(Before-and-after object listings)

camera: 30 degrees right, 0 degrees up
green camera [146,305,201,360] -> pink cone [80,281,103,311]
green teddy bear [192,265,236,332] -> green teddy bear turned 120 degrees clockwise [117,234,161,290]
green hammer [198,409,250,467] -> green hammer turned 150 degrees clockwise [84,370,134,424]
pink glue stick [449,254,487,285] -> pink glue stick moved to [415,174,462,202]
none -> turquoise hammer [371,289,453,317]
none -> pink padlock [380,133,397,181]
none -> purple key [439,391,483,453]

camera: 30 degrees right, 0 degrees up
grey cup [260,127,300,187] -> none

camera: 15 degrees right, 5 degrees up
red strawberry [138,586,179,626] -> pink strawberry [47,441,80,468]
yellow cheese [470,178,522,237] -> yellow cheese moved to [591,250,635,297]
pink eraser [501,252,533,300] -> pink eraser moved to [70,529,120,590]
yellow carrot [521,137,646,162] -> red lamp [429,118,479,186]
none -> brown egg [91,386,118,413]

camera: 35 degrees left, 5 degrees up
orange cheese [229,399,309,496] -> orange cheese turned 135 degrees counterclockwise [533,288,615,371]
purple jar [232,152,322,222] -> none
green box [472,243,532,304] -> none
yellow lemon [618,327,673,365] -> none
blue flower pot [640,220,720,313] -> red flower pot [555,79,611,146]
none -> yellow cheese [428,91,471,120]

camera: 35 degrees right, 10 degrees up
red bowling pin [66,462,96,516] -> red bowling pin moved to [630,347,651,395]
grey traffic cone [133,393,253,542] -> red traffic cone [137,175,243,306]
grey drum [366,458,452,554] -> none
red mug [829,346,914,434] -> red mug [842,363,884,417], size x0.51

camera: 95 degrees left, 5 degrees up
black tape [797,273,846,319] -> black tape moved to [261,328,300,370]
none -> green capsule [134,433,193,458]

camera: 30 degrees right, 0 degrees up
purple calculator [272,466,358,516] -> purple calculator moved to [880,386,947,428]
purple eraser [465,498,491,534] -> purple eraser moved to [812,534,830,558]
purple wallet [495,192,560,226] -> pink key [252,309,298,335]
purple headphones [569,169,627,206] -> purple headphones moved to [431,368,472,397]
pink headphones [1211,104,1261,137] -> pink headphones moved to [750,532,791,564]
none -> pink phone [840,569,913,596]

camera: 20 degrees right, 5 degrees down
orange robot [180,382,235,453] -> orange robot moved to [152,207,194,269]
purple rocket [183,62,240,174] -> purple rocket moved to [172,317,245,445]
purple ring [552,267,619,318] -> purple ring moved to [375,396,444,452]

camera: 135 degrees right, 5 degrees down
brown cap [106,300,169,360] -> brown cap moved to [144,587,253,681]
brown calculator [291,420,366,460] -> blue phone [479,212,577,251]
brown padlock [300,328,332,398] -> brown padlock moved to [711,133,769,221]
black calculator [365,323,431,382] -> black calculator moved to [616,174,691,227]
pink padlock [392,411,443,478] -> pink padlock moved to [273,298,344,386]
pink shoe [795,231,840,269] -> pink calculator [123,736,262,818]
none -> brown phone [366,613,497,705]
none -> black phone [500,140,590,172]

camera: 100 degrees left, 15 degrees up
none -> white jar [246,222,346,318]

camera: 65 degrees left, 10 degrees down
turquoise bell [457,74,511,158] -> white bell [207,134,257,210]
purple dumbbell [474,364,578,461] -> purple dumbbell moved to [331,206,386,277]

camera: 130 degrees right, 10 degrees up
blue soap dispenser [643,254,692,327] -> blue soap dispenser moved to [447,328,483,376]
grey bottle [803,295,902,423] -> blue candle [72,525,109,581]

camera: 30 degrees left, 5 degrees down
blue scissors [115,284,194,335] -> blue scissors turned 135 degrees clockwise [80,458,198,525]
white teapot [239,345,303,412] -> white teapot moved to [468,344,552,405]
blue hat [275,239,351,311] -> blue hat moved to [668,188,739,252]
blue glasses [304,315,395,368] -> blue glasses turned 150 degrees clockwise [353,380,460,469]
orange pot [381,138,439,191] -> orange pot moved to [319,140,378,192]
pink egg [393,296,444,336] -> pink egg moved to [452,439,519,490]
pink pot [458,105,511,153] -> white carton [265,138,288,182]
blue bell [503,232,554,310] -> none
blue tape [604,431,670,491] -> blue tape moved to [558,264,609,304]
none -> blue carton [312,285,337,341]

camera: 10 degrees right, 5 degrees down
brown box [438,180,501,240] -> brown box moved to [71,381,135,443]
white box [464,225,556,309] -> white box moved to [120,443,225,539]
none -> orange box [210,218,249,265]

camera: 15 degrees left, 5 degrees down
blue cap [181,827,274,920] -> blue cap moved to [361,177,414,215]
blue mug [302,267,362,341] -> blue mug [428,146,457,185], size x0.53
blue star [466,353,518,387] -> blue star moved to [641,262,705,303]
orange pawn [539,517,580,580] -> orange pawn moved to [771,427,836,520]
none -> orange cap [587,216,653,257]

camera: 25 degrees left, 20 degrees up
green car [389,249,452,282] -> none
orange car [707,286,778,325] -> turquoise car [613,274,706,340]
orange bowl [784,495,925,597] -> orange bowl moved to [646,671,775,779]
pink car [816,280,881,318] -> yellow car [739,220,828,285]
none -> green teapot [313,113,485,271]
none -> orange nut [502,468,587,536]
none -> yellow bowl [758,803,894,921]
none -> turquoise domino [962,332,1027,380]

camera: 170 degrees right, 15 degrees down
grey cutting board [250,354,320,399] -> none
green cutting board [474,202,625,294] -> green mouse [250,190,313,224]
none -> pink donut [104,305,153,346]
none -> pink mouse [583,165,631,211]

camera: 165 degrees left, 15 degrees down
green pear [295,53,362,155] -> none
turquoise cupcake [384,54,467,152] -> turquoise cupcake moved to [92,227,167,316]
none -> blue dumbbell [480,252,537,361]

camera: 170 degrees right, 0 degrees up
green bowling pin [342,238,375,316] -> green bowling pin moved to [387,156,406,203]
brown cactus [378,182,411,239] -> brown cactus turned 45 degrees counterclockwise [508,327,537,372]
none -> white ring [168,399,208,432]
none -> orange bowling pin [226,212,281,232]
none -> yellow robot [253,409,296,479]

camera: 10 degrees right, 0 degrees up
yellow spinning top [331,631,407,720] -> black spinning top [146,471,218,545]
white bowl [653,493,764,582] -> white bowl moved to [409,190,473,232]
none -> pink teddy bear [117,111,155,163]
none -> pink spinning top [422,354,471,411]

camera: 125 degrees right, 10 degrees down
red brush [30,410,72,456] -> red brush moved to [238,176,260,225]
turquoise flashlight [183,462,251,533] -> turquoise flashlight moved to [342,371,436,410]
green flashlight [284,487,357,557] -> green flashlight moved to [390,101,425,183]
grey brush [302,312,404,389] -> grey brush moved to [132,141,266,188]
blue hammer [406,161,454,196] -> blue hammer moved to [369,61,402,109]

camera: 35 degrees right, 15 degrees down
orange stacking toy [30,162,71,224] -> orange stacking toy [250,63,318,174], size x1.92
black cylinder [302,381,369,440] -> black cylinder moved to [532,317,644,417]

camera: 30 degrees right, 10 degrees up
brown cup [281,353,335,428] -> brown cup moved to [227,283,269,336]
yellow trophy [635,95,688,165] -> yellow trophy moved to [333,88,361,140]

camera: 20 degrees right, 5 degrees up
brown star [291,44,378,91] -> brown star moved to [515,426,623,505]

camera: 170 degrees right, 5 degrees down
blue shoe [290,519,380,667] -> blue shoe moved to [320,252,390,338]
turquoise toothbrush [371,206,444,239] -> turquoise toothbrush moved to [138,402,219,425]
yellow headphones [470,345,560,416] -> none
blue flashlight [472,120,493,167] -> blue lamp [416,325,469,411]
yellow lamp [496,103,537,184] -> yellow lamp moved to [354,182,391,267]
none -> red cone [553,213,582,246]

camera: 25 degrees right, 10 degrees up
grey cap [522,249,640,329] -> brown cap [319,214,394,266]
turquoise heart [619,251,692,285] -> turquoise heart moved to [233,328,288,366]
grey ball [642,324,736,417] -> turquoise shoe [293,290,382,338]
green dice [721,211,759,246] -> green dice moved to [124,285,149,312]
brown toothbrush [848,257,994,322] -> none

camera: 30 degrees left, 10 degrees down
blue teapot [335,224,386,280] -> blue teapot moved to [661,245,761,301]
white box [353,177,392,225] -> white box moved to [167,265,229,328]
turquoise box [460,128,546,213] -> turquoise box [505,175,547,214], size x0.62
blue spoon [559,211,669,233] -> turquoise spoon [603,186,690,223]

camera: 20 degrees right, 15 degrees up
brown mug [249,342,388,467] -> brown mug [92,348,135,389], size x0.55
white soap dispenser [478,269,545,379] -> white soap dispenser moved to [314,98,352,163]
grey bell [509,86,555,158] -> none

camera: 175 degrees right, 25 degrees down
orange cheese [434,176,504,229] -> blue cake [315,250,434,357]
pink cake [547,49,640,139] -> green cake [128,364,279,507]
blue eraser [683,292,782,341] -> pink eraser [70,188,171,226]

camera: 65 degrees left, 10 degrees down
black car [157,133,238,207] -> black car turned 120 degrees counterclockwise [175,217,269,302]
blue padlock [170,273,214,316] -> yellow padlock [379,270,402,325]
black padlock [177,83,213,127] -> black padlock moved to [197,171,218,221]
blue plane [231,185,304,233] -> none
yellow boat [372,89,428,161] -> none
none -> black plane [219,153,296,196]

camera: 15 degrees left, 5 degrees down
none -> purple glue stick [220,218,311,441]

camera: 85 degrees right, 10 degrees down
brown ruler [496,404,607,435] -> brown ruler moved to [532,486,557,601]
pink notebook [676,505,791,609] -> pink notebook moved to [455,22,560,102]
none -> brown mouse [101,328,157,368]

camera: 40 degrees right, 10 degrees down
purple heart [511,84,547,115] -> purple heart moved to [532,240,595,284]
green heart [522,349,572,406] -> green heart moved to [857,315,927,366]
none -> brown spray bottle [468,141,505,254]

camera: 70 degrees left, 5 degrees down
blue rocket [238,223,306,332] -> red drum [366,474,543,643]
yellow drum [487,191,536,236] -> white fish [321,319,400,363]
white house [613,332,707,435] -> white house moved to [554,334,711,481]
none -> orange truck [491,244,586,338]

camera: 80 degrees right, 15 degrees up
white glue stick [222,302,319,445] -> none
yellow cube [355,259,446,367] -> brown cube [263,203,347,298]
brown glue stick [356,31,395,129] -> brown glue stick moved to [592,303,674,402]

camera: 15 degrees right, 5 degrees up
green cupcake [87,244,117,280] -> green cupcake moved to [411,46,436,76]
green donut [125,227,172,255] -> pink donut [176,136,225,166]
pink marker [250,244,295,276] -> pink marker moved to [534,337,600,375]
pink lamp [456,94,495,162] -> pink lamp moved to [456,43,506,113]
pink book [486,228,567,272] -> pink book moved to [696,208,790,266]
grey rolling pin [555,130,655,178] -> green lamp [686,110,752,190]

§ **Your instructions**
Starting with the line with "none -> purple key [439,391,483,453]" above and going on through the line with "purple jar [232,152,322,222] -> none", transcribe every line exactly, both ends included, and add nothing.

§ **Result below**
none -> purple key [439,391,483,453]

camera: 30 degrees right, 0 degrees up
grey cup [260,127,300,187] -> none

camera: 15 degrees right, 5 degrees up
red strawberry [138,586,179,626] -> pink strawberry [47,441,80,468]
yellow cheese [470,178,522,237] -> yellow cheese moved to [591,250,635,297]
pink eraser [501,252,533,300] -> pink eraser moved to [70,529,120,590]
yellow carrot [521,137,646,162] -> red lamp [429,118,479,186]
none -> brown egg [91,386,118,413]

camera: 35 degrees left, 5 degrees up
orange cheese [229,399,309,496] -> orange cheese turned 135 degrees counterclockwise [533,288,615,371]
purple jar [232,152,322,222] -> none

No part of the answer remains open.